SUPPLIED MATERIAL:
^^^^^^^^^^^^^^^^

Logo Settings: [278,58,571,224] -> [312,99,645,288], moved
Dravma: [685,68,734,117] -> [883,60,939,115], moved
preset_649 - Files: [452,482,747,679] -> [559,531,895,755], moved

^^^^^^^^^^^^^^^^

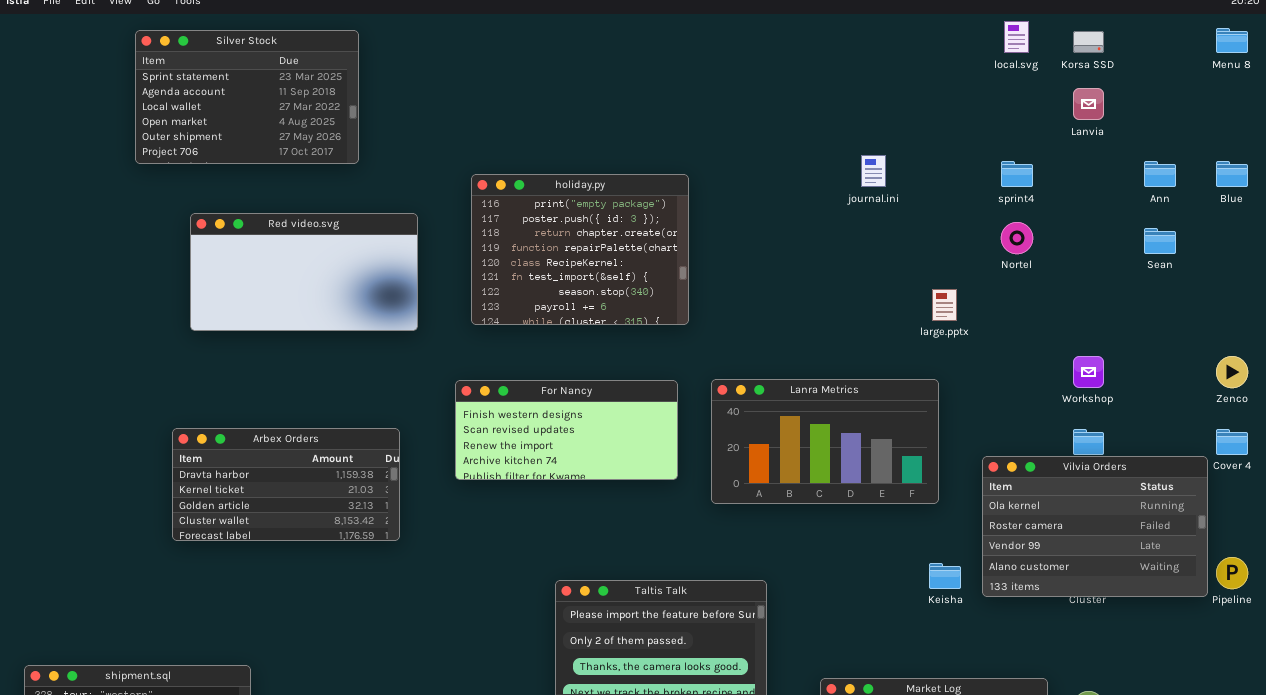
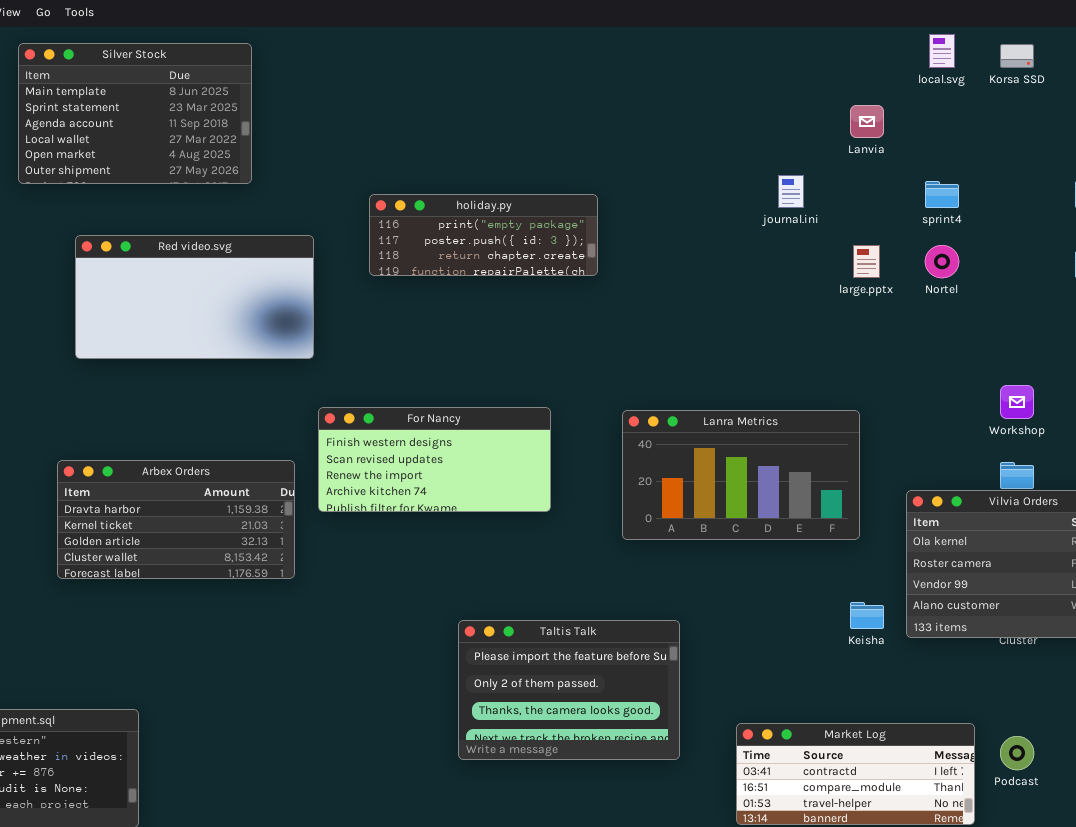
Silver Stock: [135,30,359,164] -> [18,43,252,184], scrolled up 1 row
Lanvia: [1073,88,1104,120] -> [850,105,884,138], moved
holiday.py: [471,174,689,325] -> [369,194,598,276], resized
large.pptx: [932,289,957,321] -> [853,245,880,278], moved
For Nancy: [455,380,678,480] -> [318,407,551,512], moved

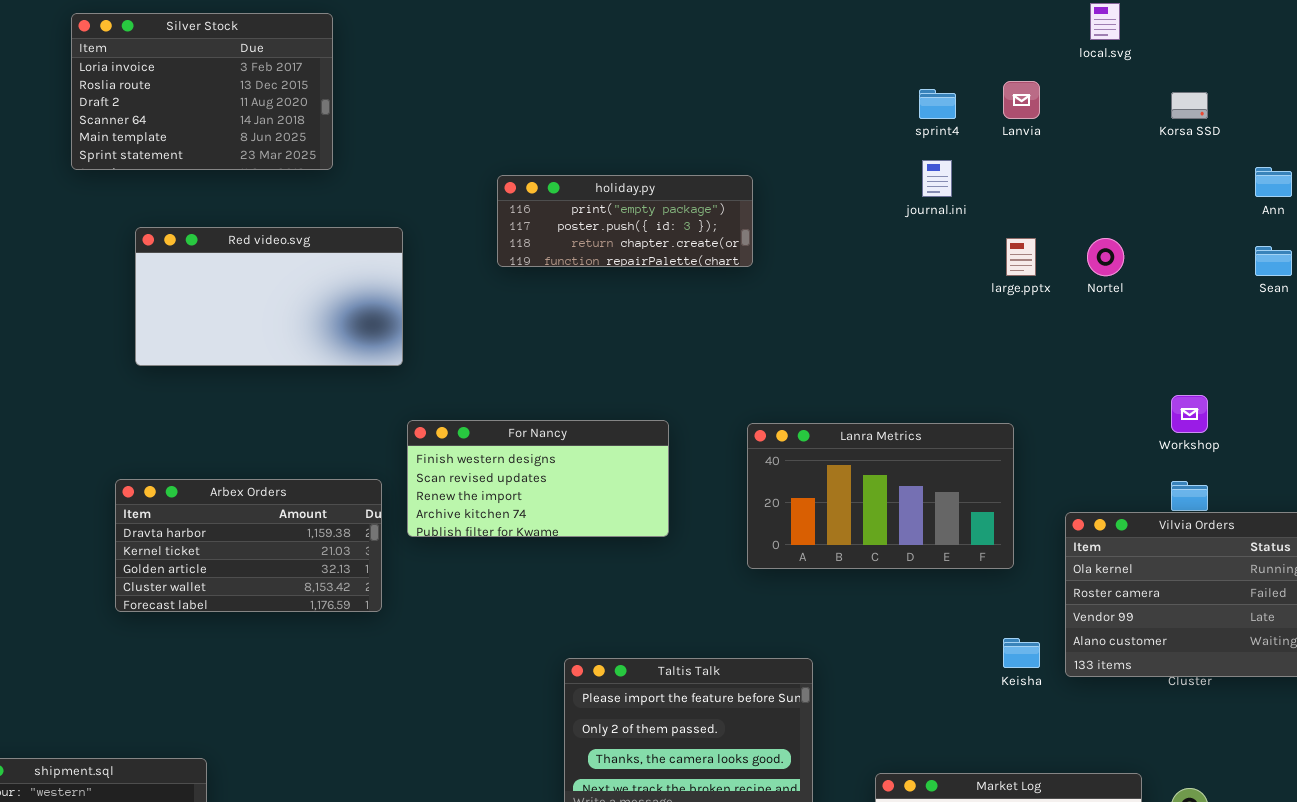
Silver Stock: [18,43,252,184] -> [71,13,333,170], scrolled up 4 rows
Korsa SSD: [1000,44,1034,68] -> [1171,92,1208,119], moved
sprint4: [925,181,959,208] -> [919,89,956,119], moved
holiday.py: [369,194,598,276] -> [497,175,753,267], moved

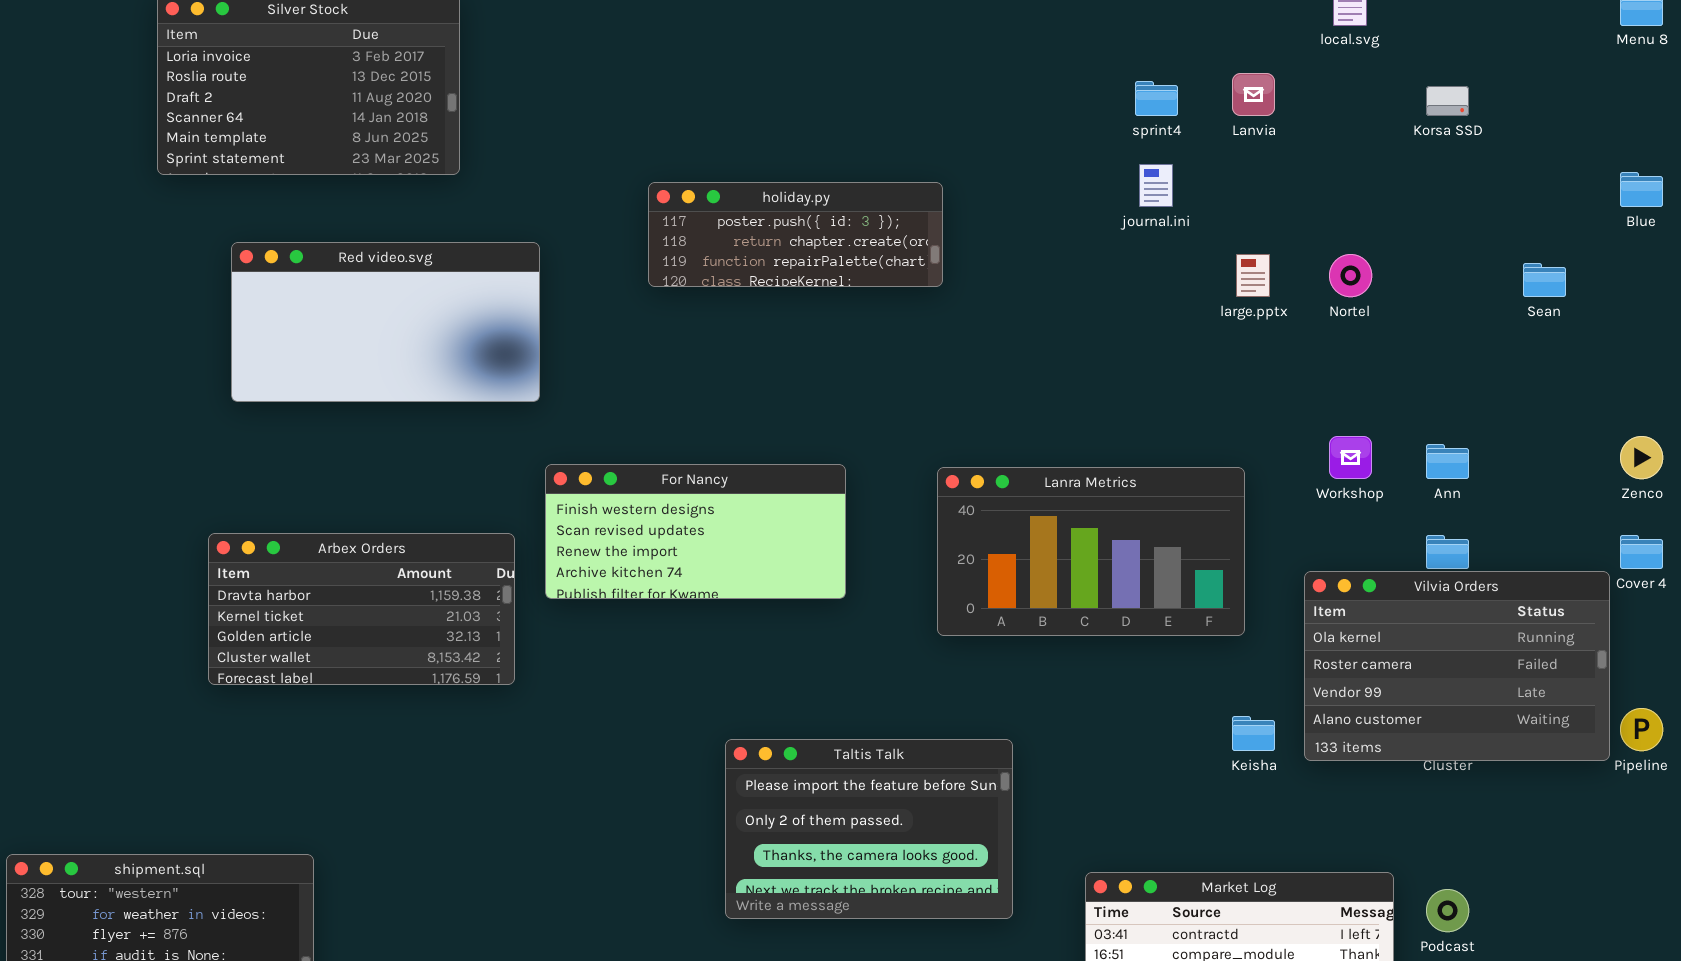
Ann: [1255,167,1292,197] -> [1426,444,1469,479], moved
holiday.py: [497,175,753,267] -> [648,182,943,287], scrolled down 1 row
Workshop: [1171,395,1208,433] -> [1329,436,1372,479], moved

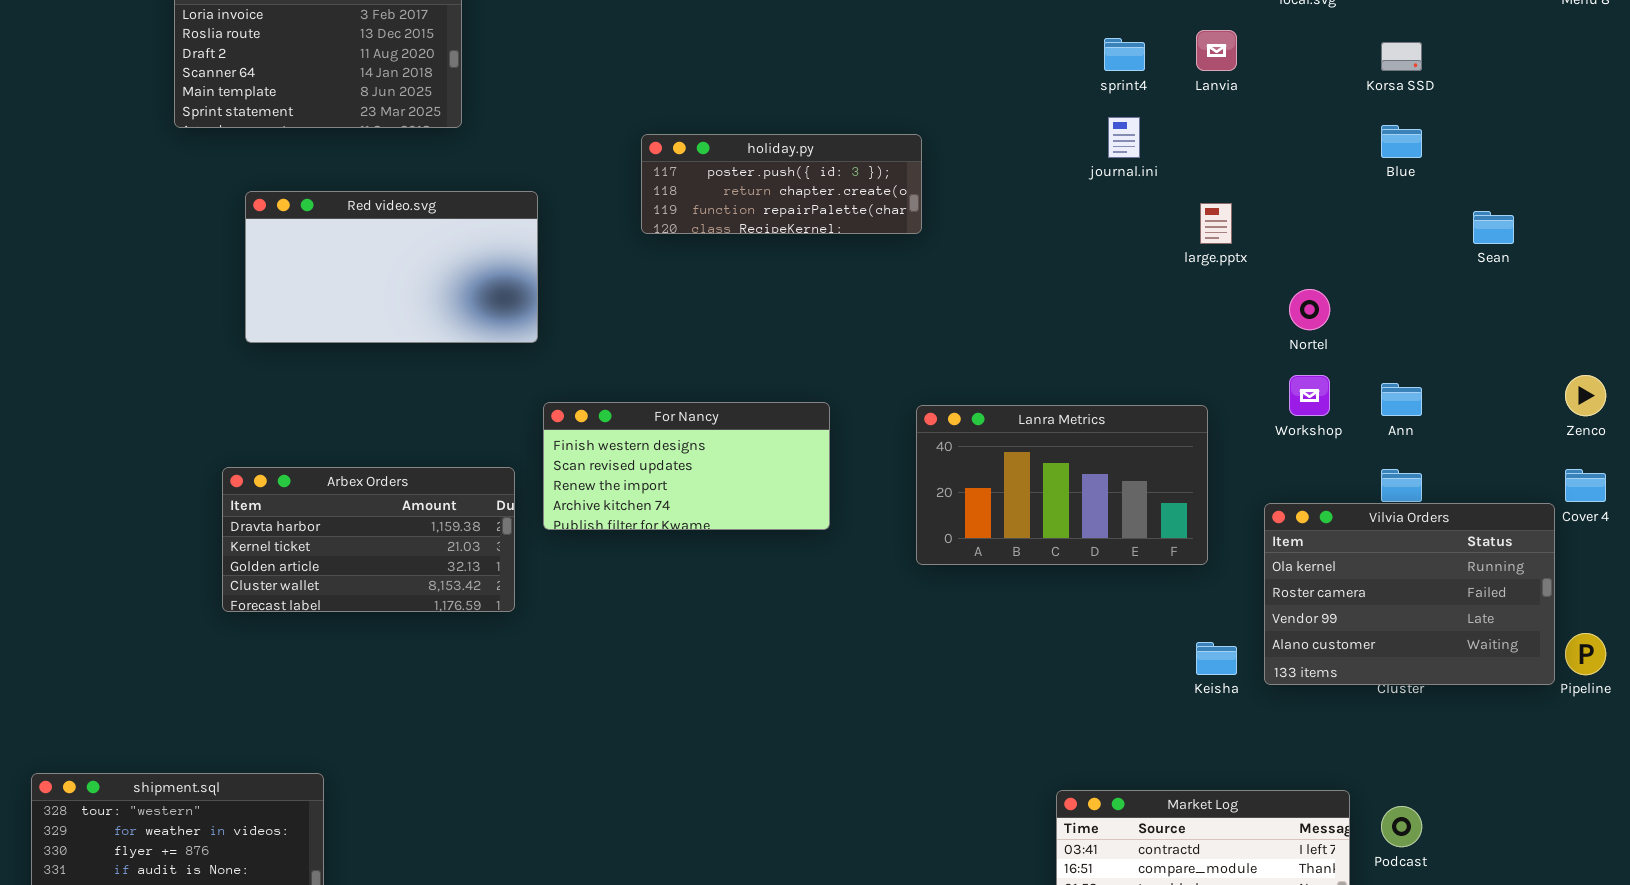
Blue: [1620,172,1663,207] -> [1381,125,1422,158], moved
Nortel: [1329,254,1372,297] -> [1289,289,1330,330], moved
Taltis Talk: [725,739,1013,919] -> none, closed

^^^^^^^^^^^^^^^^

TASK STATEMENT: Note every line in the material with "Silver" and copy it.

OUTPUT FOR THIS TASK:
Silver Stock: [135,30,359,164] -> [18,43,252,184], scrolled up 1 row
Silver Stock: [18,43,252,184] -> [71,13,333,170], scrolled up 4 rows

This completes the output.